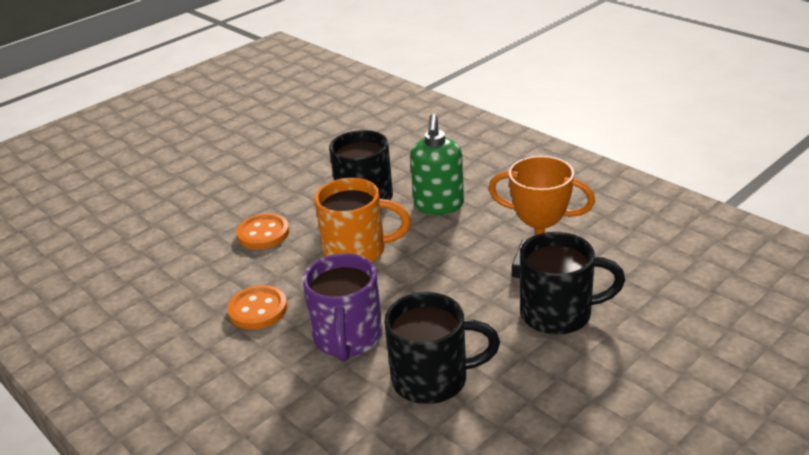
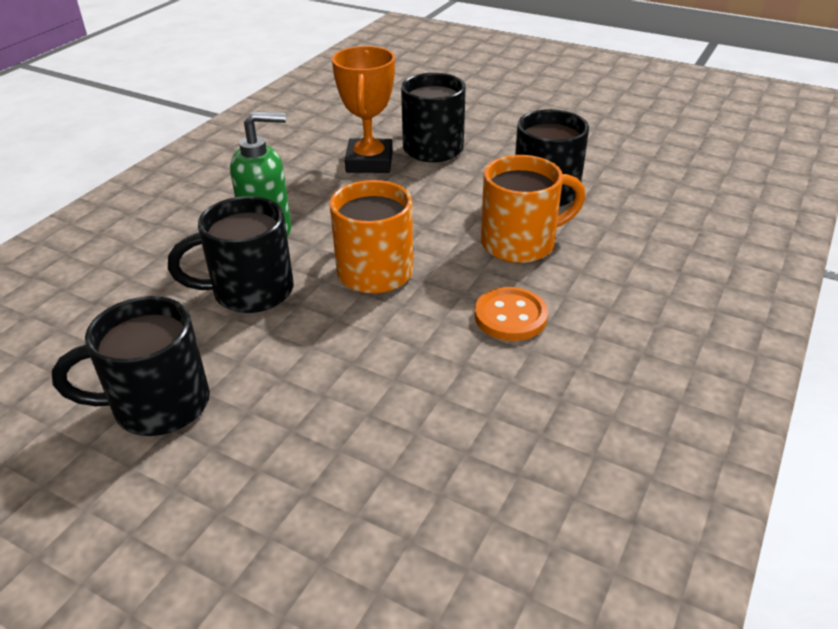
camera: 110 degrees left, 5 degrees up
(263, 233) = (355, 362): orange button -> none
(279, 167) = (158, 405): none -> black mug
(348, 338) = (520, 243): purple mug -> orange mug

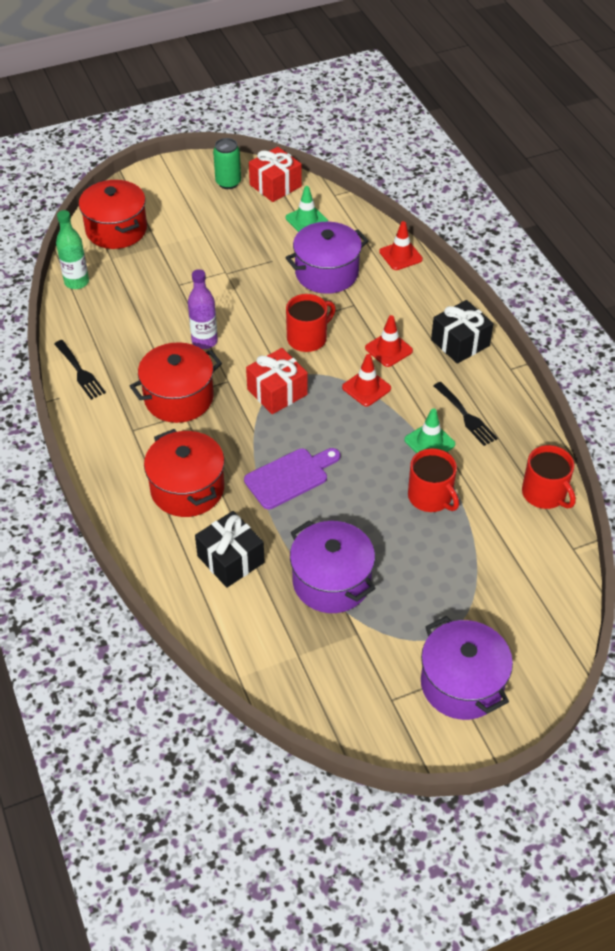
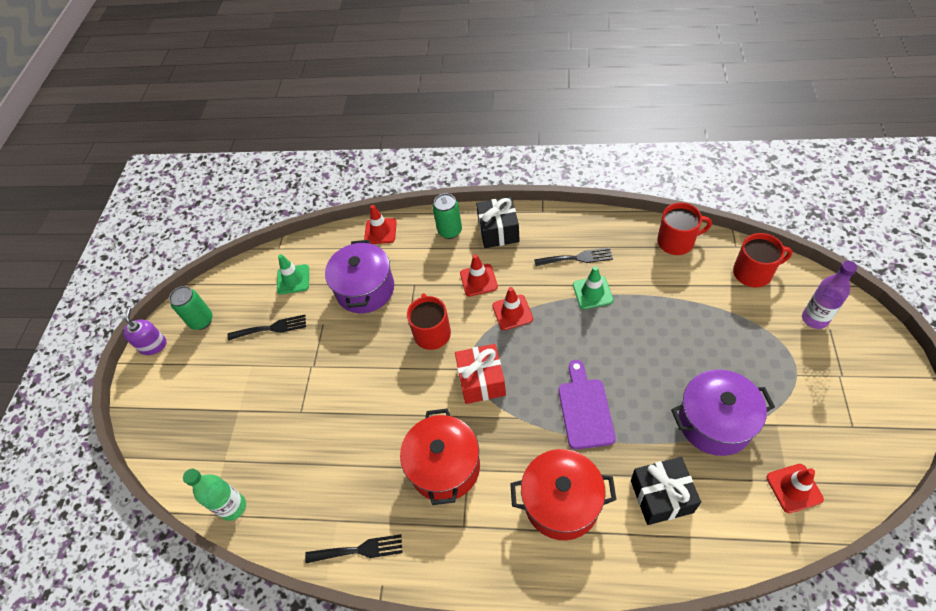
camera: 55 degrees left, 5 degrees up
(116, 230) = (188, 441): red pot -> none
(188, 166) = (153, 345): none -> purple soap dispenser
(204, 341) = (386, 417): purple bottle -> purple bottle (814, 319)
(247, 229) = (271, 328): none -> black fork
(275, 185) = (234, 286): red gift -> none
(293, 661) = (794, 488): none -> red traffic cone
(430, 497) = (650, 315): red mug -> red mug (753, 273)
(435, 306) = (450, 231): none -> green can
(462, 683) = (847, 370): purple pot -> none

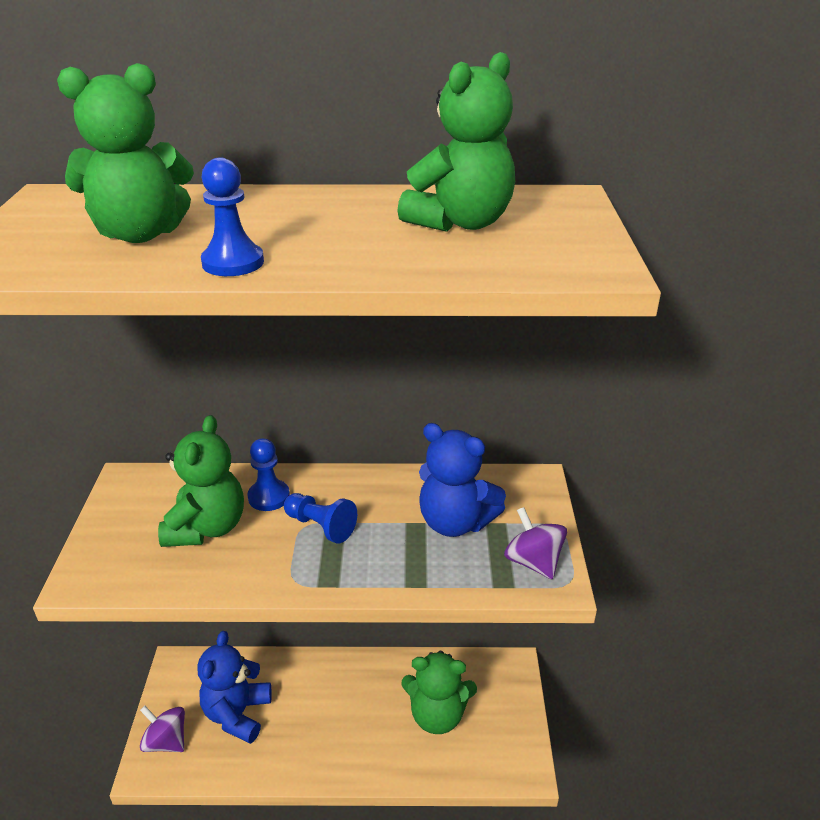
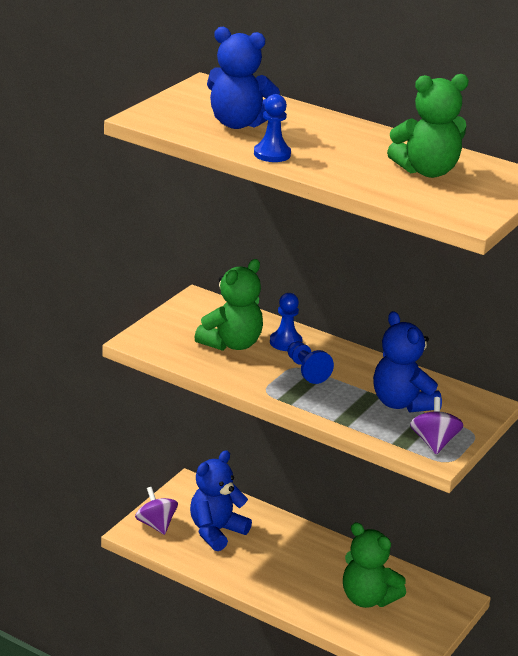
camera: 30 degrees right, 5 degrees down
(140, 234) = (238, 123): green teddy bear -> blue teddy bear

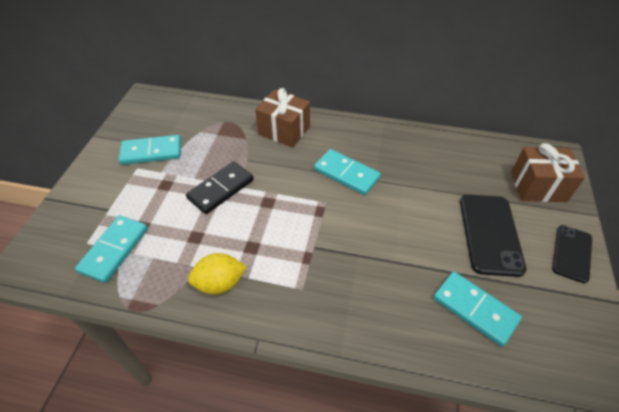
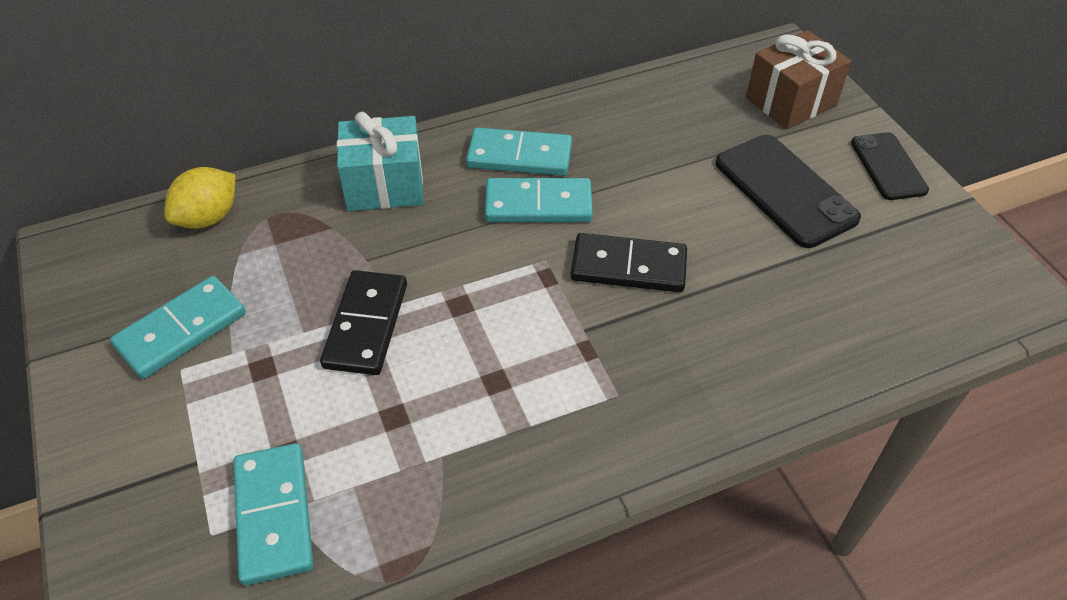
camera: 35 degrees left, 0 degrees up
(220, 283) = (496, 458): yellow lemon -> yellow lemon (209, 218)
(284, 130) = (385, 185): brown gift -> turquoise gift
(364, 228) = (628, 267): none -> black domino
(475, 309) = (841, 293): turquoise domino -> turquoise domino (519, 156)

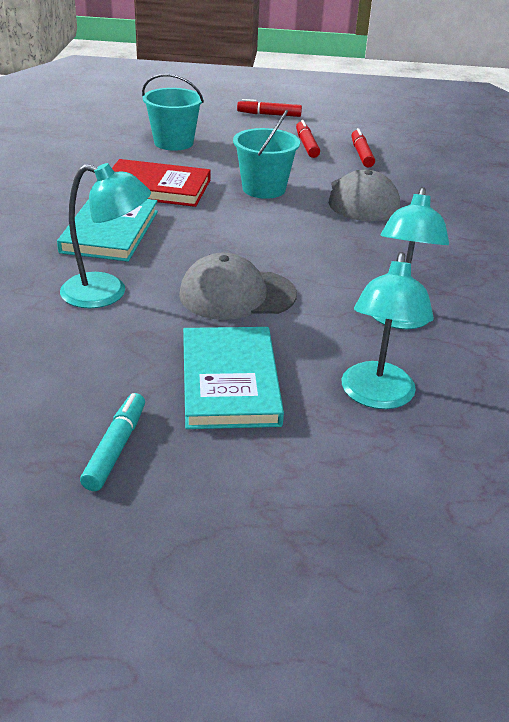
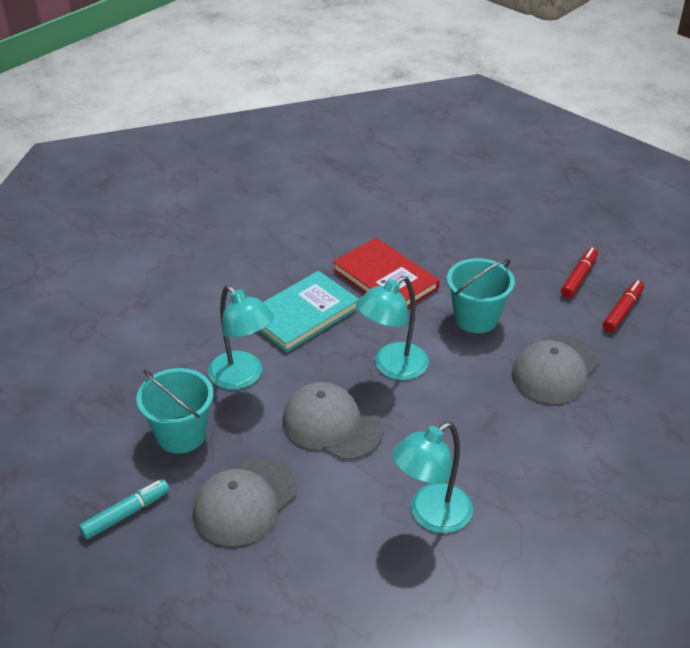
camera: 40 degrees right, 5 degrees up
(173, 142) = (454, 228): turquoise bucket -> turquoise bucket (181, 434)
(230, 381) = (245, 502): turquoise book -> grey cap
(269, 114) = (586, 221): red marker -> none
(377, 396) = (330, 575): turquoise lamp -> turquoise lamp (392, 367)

YOUR INSTRUCTIONS:
Restate the data above word for word. Skip every picture.

REPLY:
camera: 110 degrees left, 5 degrees up
(263, 233) = (355, 362): orange button -> none
(279, 167) = (158, 405): none -> black mug
(348, 338) = (520, 243): purple mug -> orange mug

camera: 55 degrees left, 5 degrees up
(116, 230) = (188, 441): red pot -> none
(188, 166) = (153, 345): none -> purple soap dispenser
(204, 341) = (386, 417): purple bottle -> purple bottle (814, 319)
(247, 229) = (271, 328): none -> black fork
(275, 185) = (234, 286): red gift -> none
(293, 661) = (794, 488): none -> red traffic cone
(430, 497) = (650, 315): red mug -> red mug (753, 273)
(435, 306) = (450, 231): none -> green can
(462, 683) = (847, 370): purple pot -> none

camera: 30 degrees right, 5 degrees down
(140, 234) = (238, 123): green teddy bear -> blue teddy bear

camera: 35 degrees left, 0 degrees up
(220, 283) = (496, 458): yellow lemon -> yellow lemon (209, 218)
(284, 130) = (385, 185): brown gift -> turquoise gift
(364, 228) = (628, 267): none -> black domino
(475, 309) = (841, 293): turquoise domino -> turquoise domino (519, 156)

camera: 40 degrees right, 5 degrees up
(173, 142) = (454, 228): turquoise bucket -> turquoise bucket (181, 434)
(230, 381) = (245, 502): turquoise book -> grey cap
(269, 114) = (586, 221): red marker -> none
(377, 396) = (330, 575): turquoise lamp -> turquoise lamp (392, 367)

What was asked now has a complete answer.